MATERIALS PROVIDED:

================================

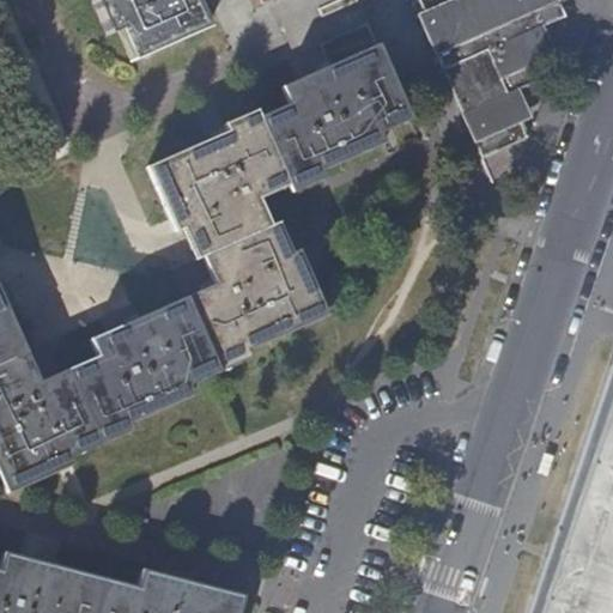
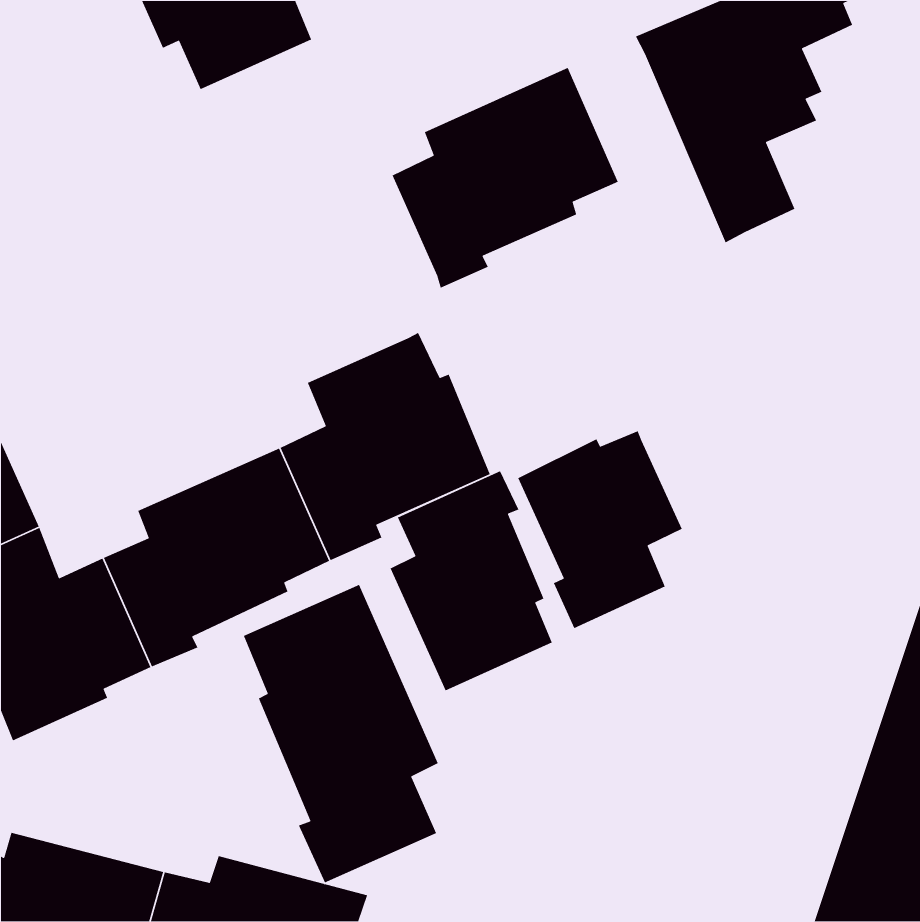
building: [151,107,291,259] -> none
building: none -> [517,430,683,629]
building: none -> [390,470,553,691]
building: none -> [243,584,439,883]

================================

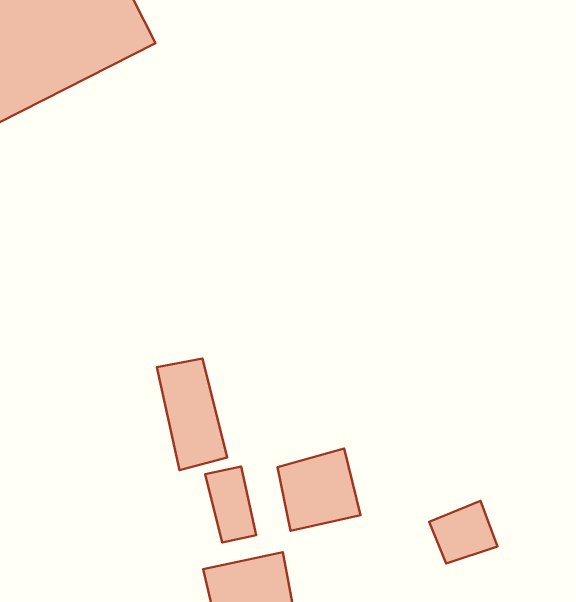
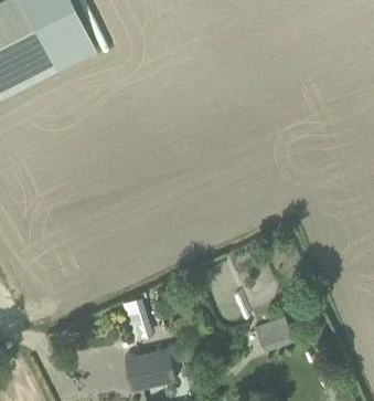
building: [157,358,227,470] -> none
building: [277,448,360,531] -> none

================================

WORK TO BE COMPLETED:
Reproduce exactly, and with no other material, the lines between those holding "building: none -> [517,430,683,629]" and "building: none -> [243,584,439,883]", inclusive.

ANSWER SECTION:
building: none -> [517,430,683,629]
building: none -> [390,470,553,691]
building: none -> [243,584,439,883]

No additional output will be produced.